═══ Available data

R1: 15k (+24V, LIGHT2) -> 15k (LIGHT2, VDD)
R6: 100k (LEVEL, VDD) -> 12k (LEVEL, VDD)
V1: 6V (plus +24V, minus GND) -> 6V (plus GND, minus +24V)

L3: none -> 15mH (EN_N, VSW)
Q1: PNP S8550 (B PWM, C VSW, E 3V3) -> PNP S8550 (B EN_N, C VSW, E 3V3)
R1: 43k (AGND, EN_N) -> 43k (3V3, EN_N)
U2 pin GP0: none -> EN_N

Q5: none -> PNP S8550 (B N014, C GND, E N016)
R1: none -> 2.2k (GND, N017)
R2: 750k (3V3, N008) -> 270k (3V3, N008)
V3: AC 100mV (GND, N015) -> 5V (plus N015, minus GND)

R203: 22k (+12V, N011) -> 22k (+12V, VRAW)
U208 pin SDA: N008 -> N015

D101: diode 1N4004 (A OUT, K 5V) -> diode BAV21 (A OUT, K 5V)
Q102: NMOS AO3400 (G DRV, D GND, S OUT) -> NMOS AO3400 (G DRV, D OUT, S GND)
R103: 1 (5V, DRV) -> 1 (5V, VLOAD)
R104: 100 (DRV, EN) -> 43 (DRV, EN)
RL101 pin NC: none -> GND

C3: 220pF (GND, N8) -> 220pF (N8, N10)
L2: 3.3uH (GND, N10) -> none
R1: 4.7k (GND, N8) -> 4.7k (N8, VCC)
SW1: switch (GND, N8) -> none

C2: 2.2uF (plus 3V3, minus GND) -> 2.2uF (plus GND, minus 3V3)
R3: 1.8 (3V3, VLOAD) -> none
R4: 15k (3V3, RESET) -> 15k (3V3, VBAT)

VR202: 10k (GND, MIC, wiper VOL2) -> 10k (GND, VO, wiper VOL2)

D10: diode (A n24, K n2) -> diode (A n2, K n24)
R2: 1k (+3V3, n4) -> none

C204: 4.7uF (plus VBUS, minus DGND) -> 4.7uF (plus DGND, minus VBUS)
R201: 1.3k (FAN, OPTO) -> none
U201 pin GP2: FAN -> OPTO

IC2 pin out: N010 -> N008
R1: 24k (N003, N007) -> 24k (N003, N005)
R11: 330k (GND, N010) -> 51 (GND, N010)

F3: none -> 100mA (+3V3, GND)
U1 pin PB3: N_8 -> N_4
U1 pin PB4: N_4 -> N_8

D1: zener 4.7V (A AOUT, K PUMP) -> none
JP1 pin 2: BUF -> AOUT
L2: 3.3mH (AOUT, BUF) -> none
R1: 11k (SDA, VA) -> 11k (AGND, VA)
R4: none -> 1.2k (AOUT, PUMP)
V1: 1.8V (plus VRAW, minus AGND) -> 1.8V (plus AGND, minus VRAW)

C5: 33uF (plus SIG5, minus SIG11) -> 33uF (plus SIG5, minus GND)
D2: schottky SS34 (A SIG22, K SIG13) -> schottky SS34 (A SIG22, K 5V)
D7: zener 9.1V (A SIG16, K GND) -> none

══════

- [Exercise description]: Taking the entries above, print exactly the lines starting at the line with "R1: 24k (N003, N007) -> 24k (N003, N005)" and ending at the line with "V1: 1.8V (plus", both included.

- [Answer area]:
R1: 24k (N003, N007) -> 24k (N003, N005)
R11: 330k (GND, N010) -> 51 (GND, N010)

F3: none -> 100mA (+3V3, GND)
U1 pin PB3: N_8 -> N_4
U1 pin PB4: N_4 -> N_8

D1: zener 4.7V (A AOUT, K PUMP) -> none
JP1 pin 2: BUF -> AOUT
L2: 3.3mH (AOUT, BUF) -> none
R1: 11k (SDA, VA) -> 11k (AGND, VA)
R4: none -> 1.2k (AOUT, PUMP)
V1: 1.8V (plus VRAW, minus AGND) -> 1.8V (plus AGND, minus VRAW)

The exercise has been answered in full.